→ Task requirements
Without altering a word, return the records below, but exclude the pictures.

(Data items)
* * * * *

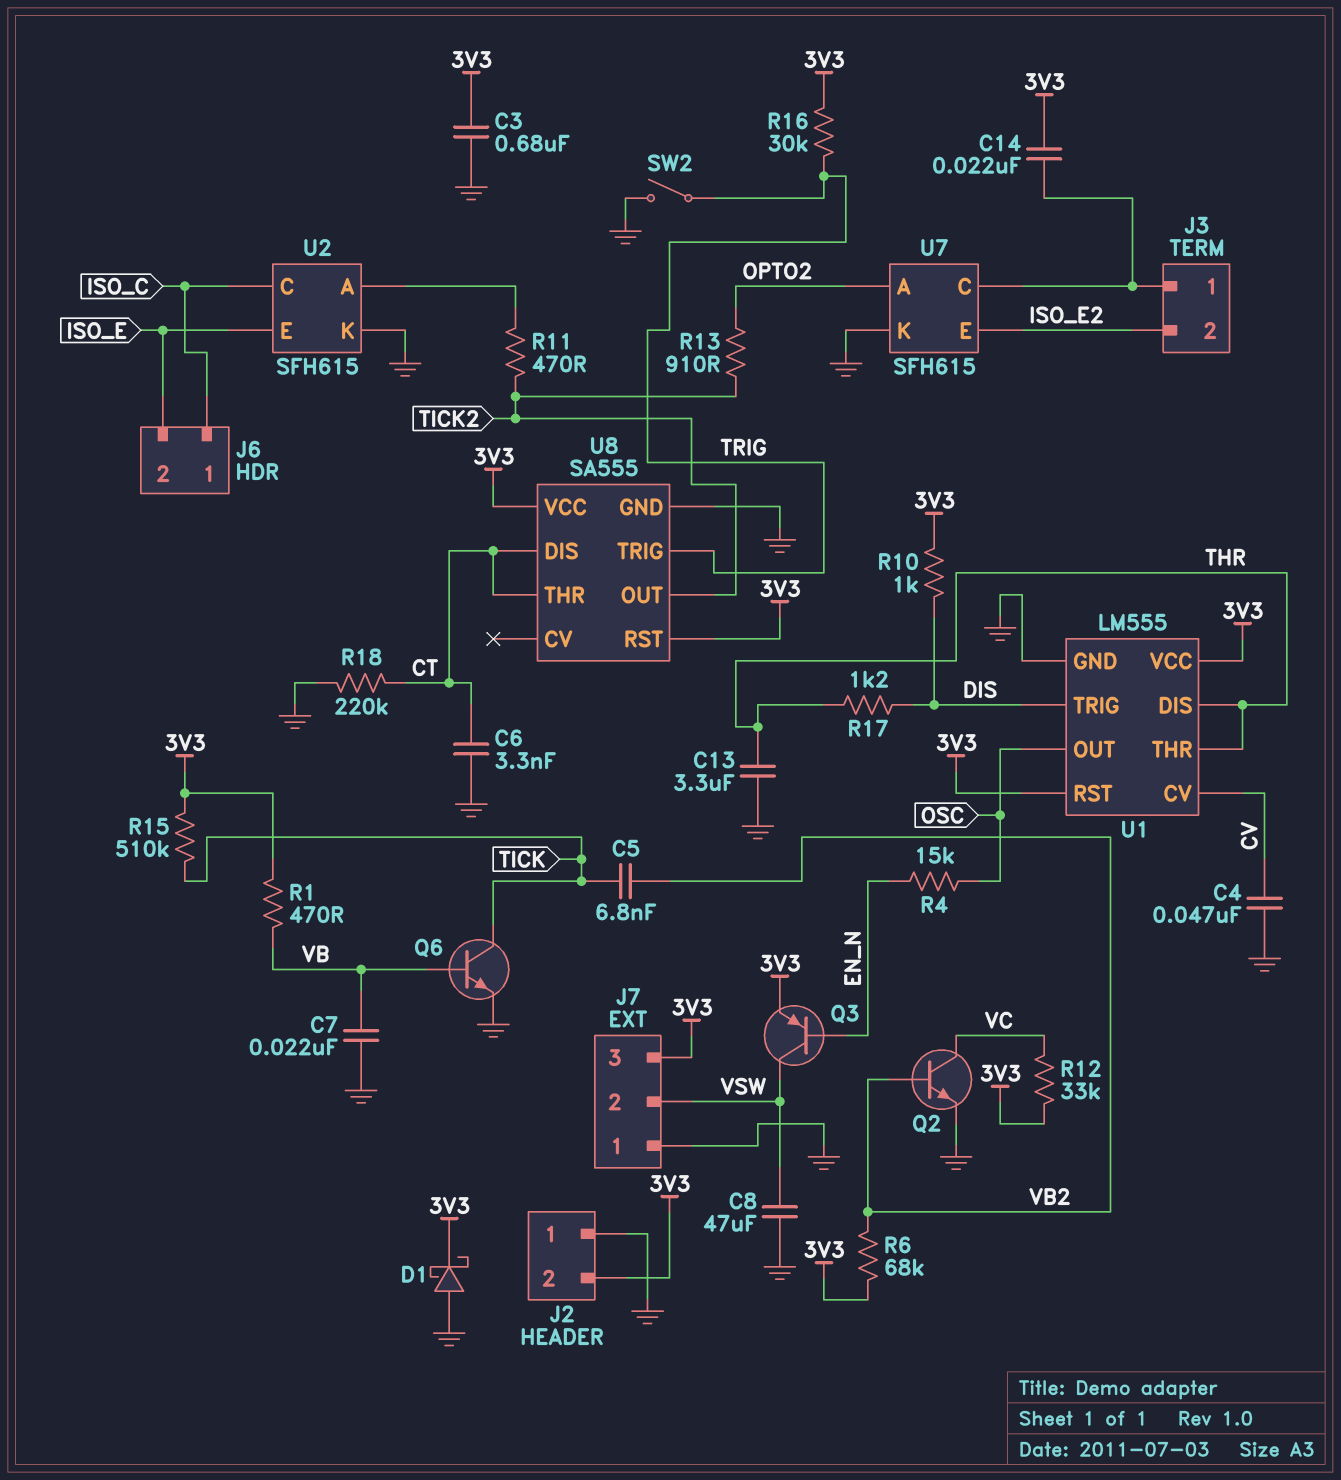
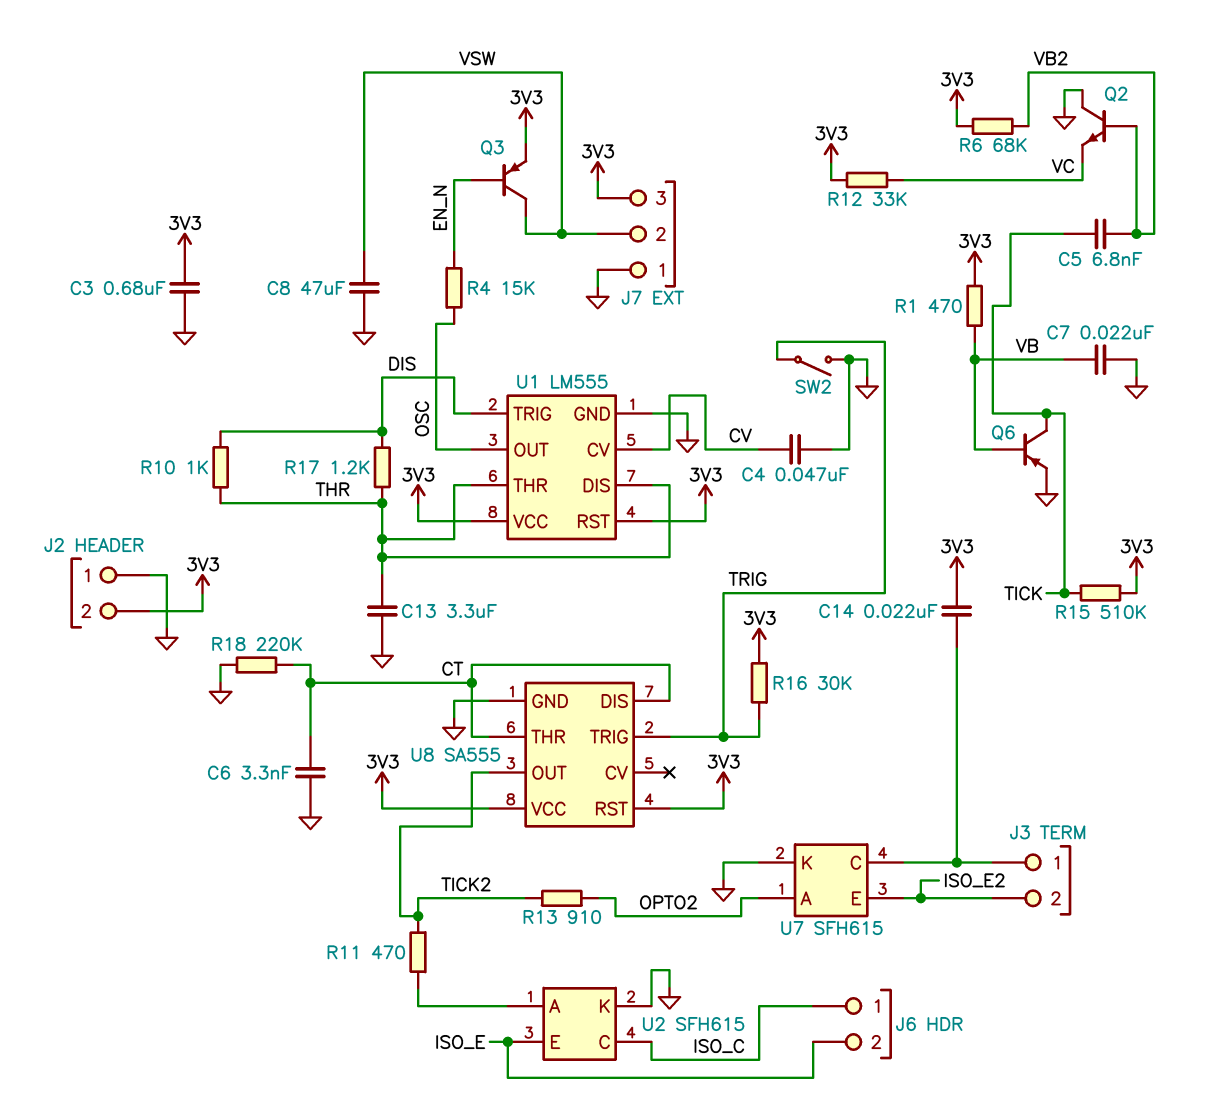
D1: schottky (A GND, K 3V3) -> none
Q2: NPN (B VB2, C VC, E GND) -> NPN (B VB2, C GND, E VC)
Q6: NPN (B VB, C TICK, E GND) -> PNP (B VB, C TICK, E GND)
R10: 1k (3V3, DIS) -> 1k (DIS, THR)

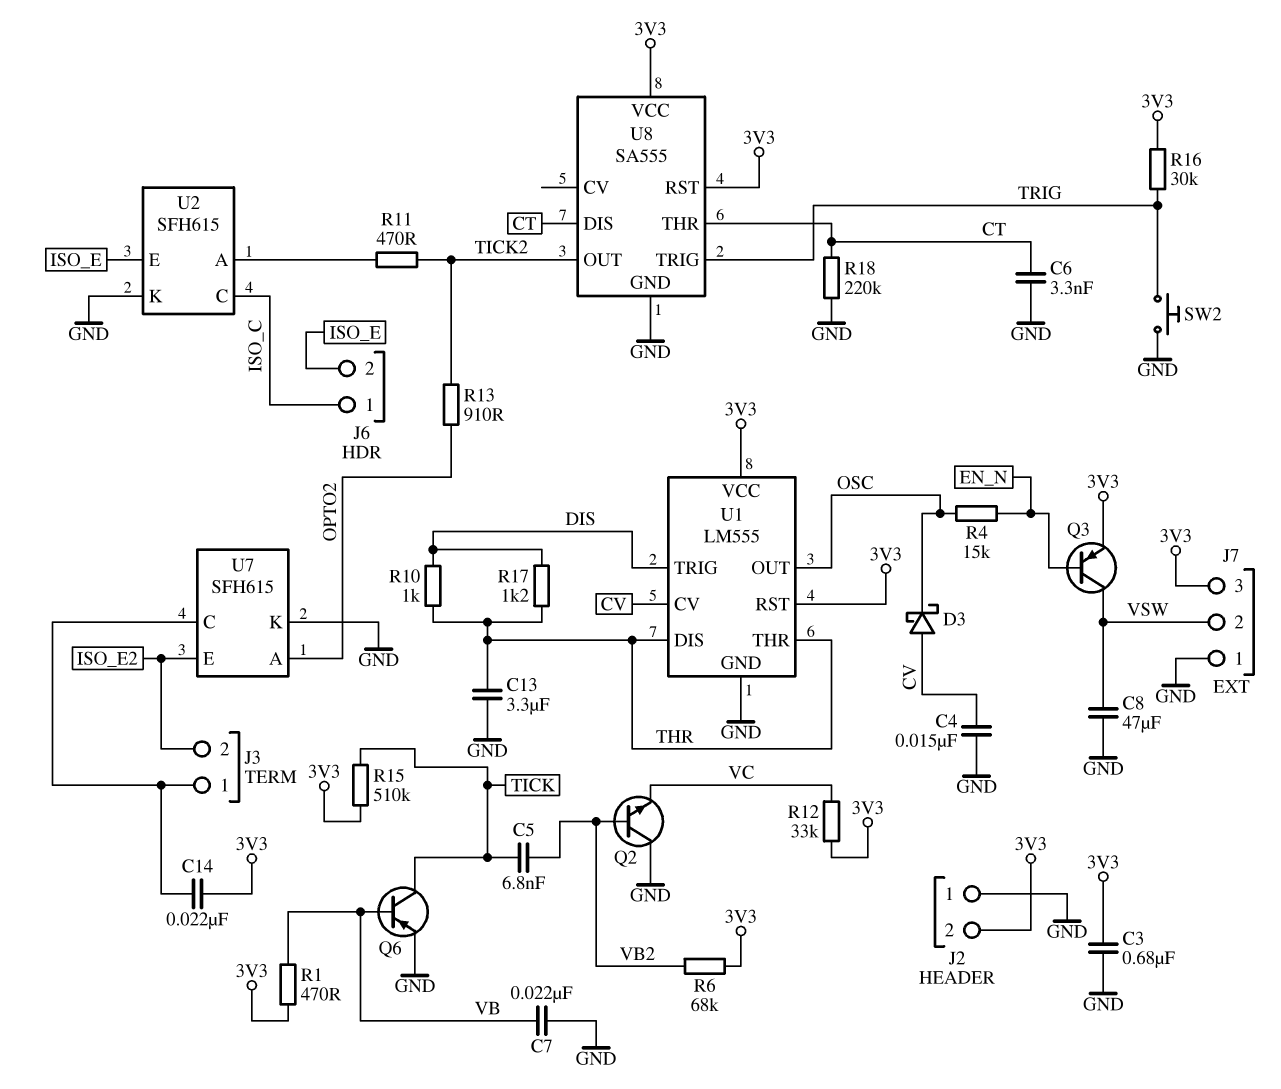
C4: 47nF (CV, GND) -> 15nF (CV, GND)
D3: none -> schottky (A CV, K OSC)
SW2: switch (GND, TRIG) -> button (GND, TRIG)

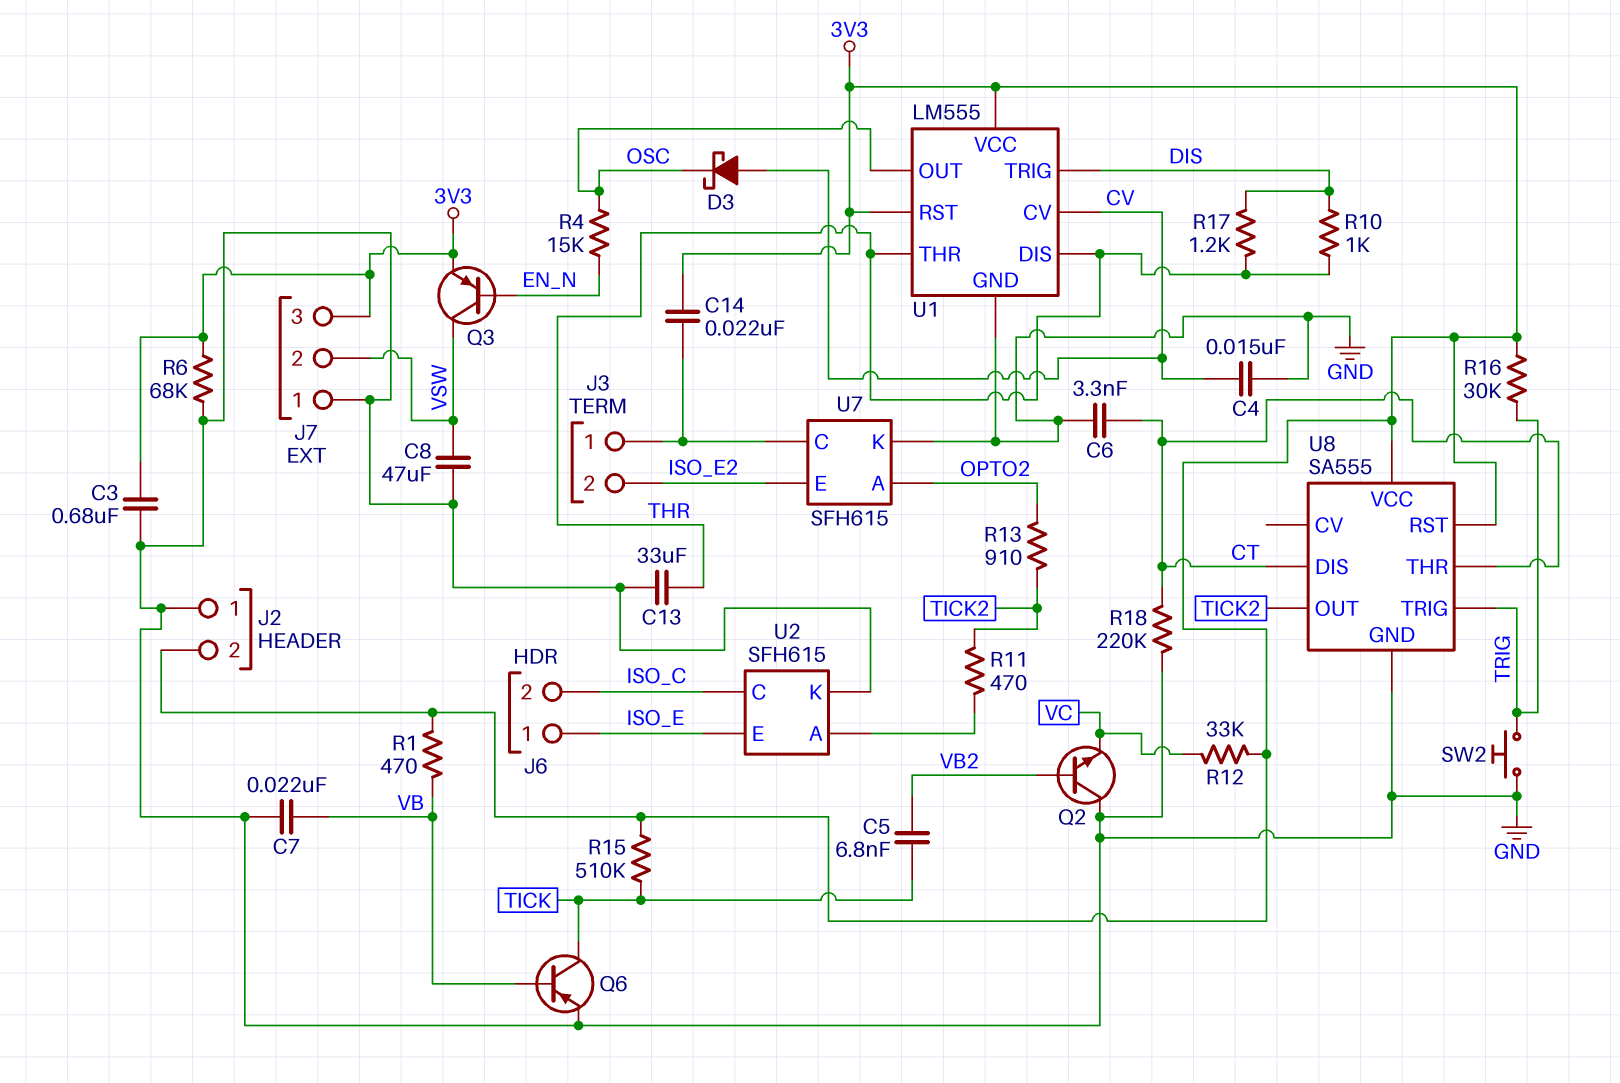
C13: 3.3uF (GND, THR) -> 33uF (GND, THR)
J6 pin 1: ISO_C -> ISO_E
J6 pin 2: ISO_E -> ISO_C
R6: 68k (3V3, VB2) -> 68k (3V3, GND)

* * * * *

→ Solution for this exercise
D1: schottky (A GND, K 3V3) -> none
Q2: NPN (B VB2, C VC, E GND) -> NPN (B VB2, C GND, E VC)
Q6: NPN (B VB, C TICK, E GND) -> PNP (B VB, C TICK, E GND)
R10: 1k (3V3, DIS) -> 1k (DIS, THR)

C4: 47nF (CV, GND) -> 15nF (CV, GND)
D3: none -> schottky (A CV, K OSC)
SW2: switch (GND, TRIG) -> button (GND, TRIG)

C13: 3.3uF (GND, THR) -> 33uF (GND, THR)
J6 pin 1: ISO_C -> ISO_E
J6 pin 2: ISO_E -> ISO_C
R6: 68k (3V3, VB2) -> 68k (3V3, GND)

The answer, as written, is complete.